- **Your objective**
Each record needs to be transcribed word for word, though without its pictures.

- **Data for this exercise**
⁂

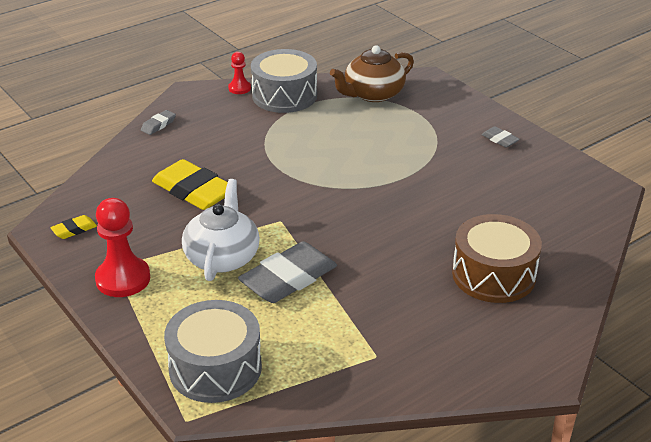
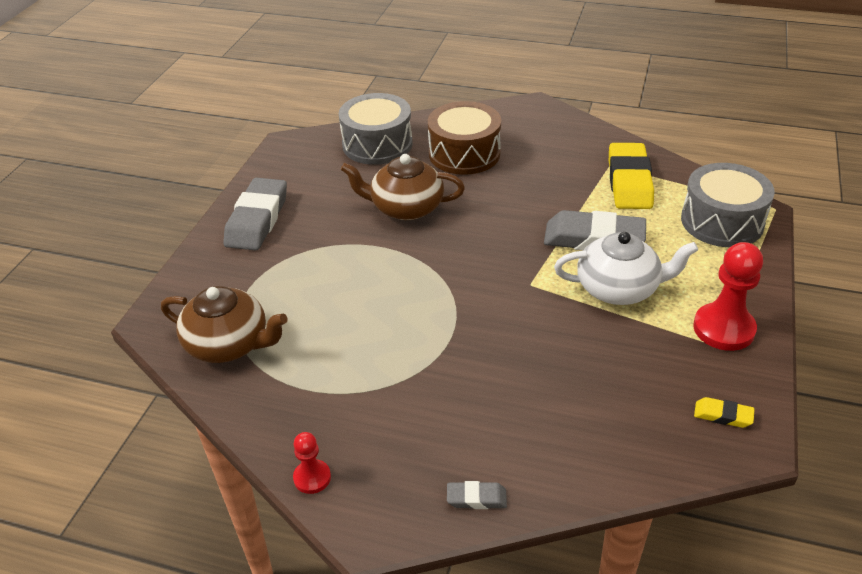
camera: 125 degrees left, 5 degrees up
yellow eraser [152,159,228,210] -> yellow eraser moved to [609,143,654,209]
white teapot [182,179,260,281] -> white teapot turned 150 degrees counterclockwise [554,232,698,305]
grey drum [251,49,317,113] -> grey drum moved to [339,93,413,165]
grey eraser [481,126,520,148] -> grey eraser [223,178,287,251], size x2.20
none -> brown teapot [341,154,465,220]

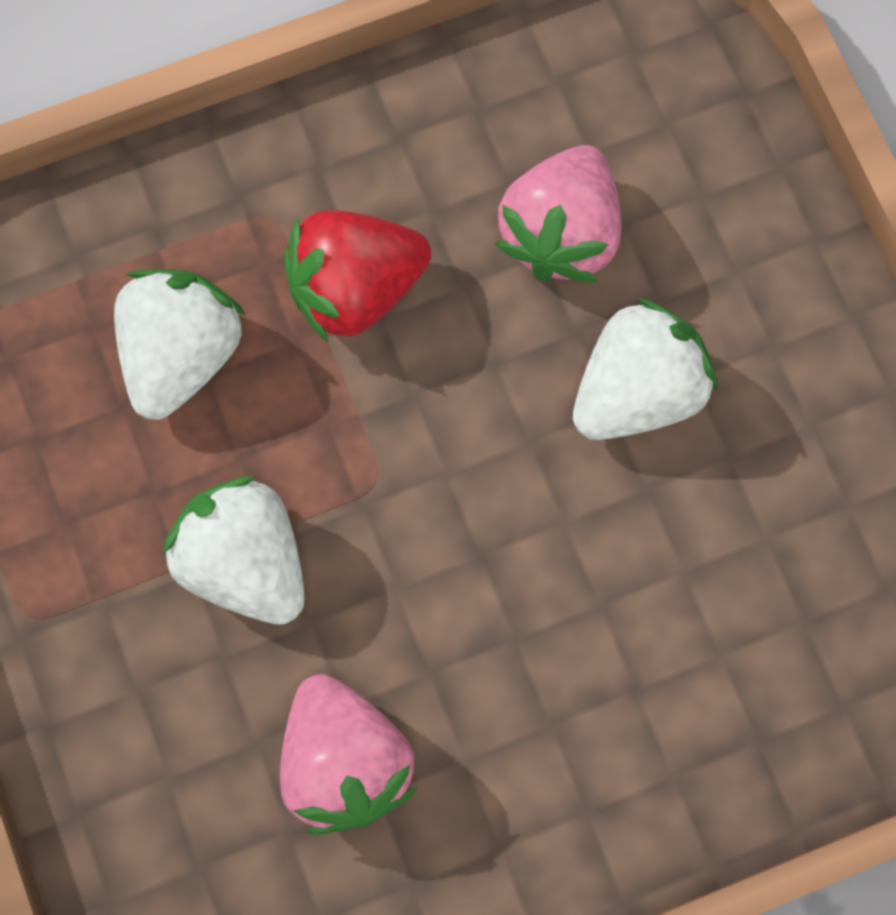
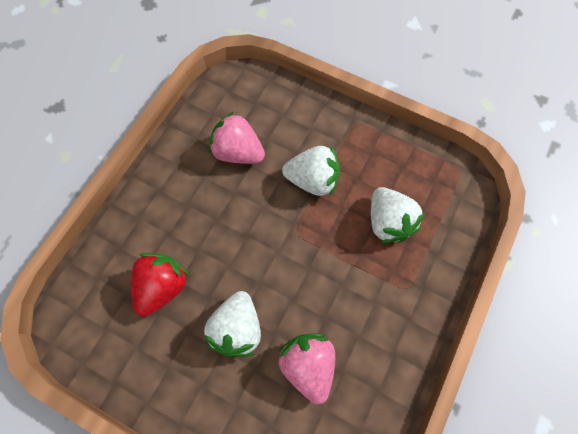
camera: 140 degrees right, 5 degrees down
red strawberry [284,210,431,342] -> red strawberry moved to [131,253,190,317]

⁂

- **Task answer**
camera: 125 degrees left, 5 degrees up
yellow eraser [152,159,228,210] -> yellow eraser moved to [609,143,654,209]
white teapot [182,179,260,281] -> white teapot turned 150 degrees counterclockwise [554,232,698,305]
grey drum [251,49,317,113] -> grey drum moved to [339,93,413,165]
grey eraser [481,126,520,148] -> grey eraser [223,178,287,251], size x2.20
none -> brown teapot [341,154,465,220]

camera: 140 degrees right, 5 degrees down
red strawberry [284,210,431,342] -> red strawberry moved to [131,253,190,317]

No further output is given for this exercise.